WHAT THIS TASK INVOLVES »
Retype the records below exactly as they appear, but leave out any pictures.

Scene comparison data:
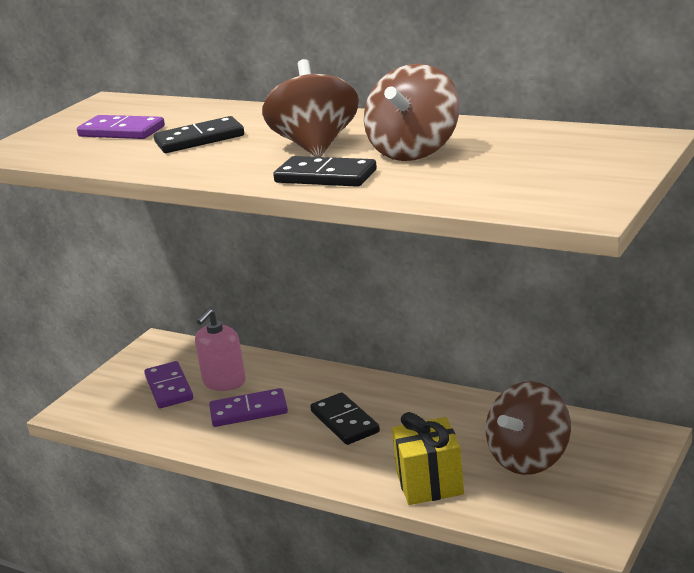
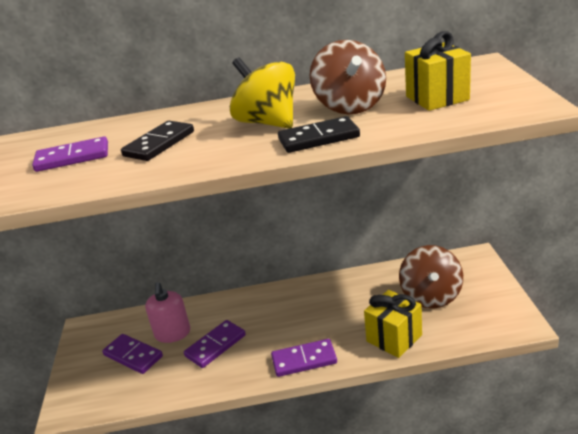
camera: 35 degrees left, 5 degrees up
(313, 463) = (304, 360): none -> purple domino
(315, 146) = (268, 123): brown spinning top -> yellow spinning top
(344, 422) = (292, 323): black domino -> none
(510, 168) = (437, 98): none -> yellow gift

ANSWER TO THIS EXERCISE »
camera: 35 degrees left, 5 degrees up
(313, 463) = (304, 360): none -> purple domino
(315, 146) = (268, 123): brown spinning top -> yellow spinning top
(344, 422) = (292, 323): black domino -> none
(510, 168) = (437, 98): none -> yellow gift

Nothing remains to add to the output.